— Work order —
Give back the records below exactly, every one, with no pictures.

Data records START

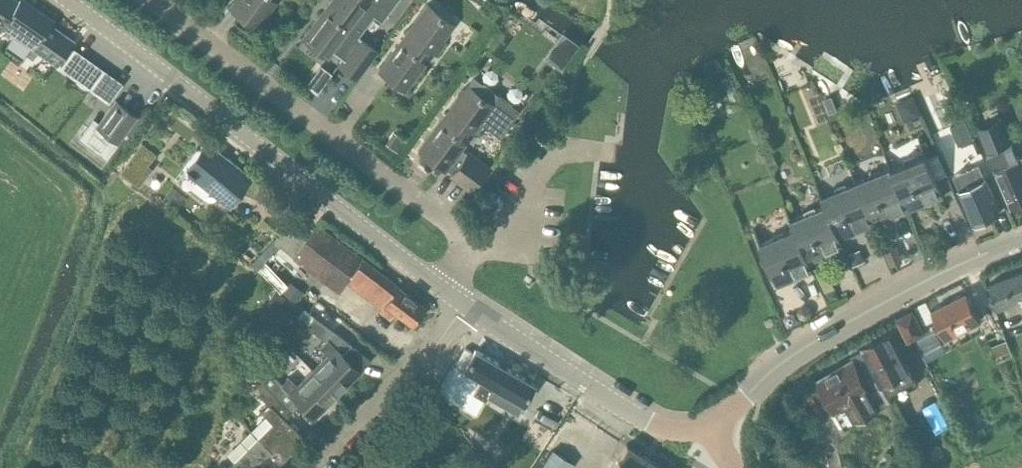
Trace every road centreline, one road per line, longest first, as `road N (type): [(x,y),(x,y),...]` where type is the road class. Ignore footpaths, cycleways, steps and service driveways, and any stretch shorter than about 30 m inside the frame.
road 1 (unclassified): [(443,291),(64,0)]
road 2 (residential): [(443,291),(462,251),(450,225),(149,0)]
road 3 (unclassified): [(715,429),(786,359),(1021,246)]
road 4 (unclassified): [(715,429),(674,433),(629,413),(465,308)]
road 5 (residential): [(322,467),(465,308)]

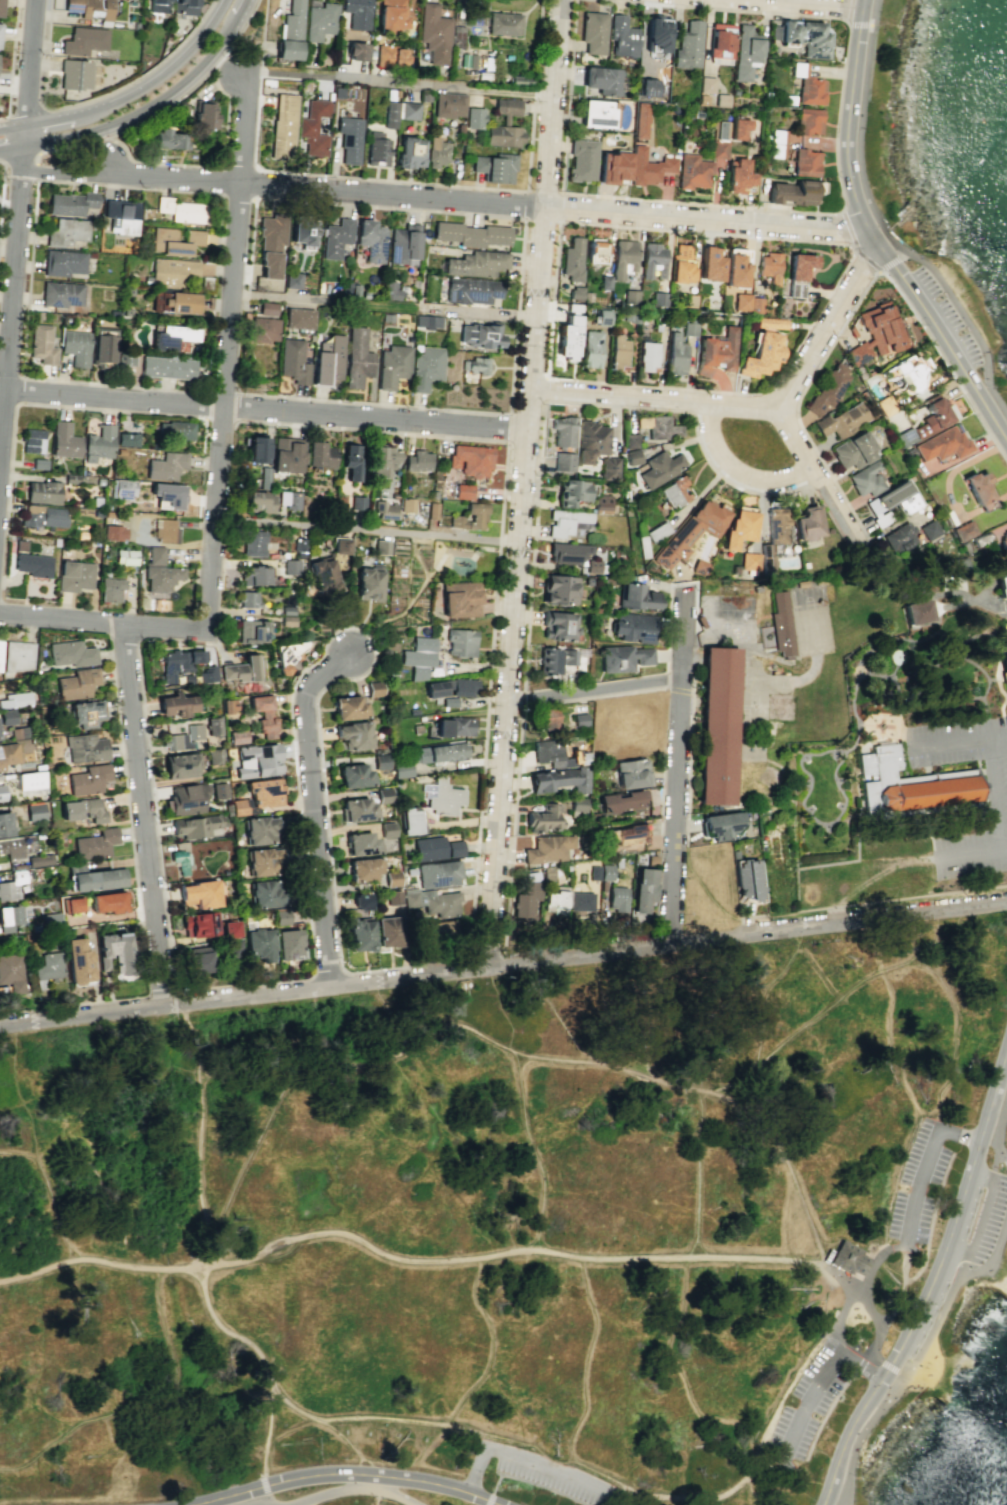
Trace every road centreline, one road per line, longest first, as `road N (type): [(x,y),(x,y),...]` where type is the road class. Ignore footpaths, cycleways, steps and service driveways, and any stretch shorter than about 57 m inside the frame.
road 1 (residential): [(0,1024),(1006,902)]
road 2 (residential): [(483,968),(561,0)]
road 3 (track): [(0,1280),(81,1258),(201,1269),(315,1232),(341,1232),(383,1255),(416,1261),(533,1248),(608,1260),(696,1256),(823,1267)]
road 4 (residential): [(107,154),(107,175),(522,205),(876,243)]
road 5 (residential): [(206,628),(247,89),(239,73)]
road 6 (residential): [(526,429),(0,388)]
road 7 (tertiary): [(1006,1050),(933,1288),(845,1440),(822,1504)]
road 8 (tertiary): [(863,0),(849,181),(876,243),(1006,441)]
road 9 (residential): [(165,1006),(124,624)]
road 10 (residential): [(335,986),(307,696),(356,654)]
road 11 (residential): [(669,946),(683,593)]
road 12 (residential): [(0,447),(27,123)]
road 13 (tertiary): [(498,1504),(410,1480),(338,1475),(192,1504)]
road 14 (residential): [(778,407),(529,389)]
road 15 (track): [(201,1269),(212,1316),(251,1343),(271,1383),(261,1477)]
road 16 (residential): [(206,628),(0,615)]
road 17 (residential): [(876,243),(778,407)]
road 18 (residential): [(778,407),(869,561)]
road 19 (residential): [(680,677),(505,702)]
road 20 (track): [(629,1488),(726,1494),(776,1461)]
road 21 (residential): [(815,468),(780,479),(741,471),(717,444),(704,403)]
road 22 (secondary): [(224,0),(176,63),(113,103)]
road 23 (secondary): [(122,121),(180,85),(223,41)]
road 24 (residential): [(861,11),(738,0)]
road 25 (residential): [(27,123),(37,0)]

Data records END

— Answer to the problem —
Trace every road centreline, one road per line, longest first, as `road N (type): [(x,y),(x,y),...]` where type is the road class. Ignore footpaths, cycleways, steps and service driveways, and any stretch shorter than about 30 m inside the frame.
road 1 (unclassified): [(443,291),(64,0)]
road 2 (residential): [(443,291),(462,251),(450,225),(149,0)]
road 3 (unclassified): [(715,429),(786,359),(1021,246)]
road 4 (unclassified): [(715,429),(674,433),(629,413),(465,308)]
road 5 (residential): [(322,467),(465,308)]

Trace every road centreline, one road per line, longest first, as `road N (type): [(x,y),(x,y),...]` where type is the road class. Ignore footpaths, cycleways, steps and service driveways, and any stretch shorter than about 57 m inside the frame.
road 1 (residential): [(0,1024),(1006,902)]
road 2 (residential): [(483,968),(561,0)]
road 3 (track): [(0,1280),(81,1258),(201,1269),(315,1232),(341,1232),(383,1255),(416,1261),(533,1248),(608,1260),(696,1256),(823,1267)]
road 4 (residential): [(107,154),(107,175),(522,205),(876,243)]
road 5 (residential): [(206,628),(247,89),(239,73)]
road 6 (residential): [(526,429),(0,388)]
road 7 (tertiary): [(1006,1050),(933,1288),(845,1440),(822,1504)]
road 8 (tertiary): [(863,0),(849,181),(876,243),(1006,441)]
road 9 (residential): [(165,1006),(124,624)]
road 10 (residential): [(335,986),(307,696),(356,654)]
road 11 (residential): [(669,946),(683,593)]
road 12 (residential): [(0,447),(27,123)]
road 13 (tertiary): [(498,1504),(410,1480),(338,1475),(192,1504)]
road 14 (residential): [(778,407),(529,389)]
road 15 (track): [(201,1269),(212,1316),(251,1343),(271,1383),(261,1477)]
road 16 (residential): [(206,628),(0,615)]
road 17 (residential): [(876,243),(778,407)]
road 18 (residential): [(778,407),(869,561)]
road 19 (residential): [(680,677),(505,702)]
road 20 (track): [(629,1488),(726,1494),(776,1461)]
road 21 (residential): [(815,468),(780,479),(741,471),(717,444),(704,403)]
road 22 (secondary): [(224,0),(176,63),(113,103)]
road 23 (secondary): [(122,121),(180,85),(223,41)]
road 24 (residential): [(861,11),(738,0)]
road 25 (residential): [(27,123),(37,0)]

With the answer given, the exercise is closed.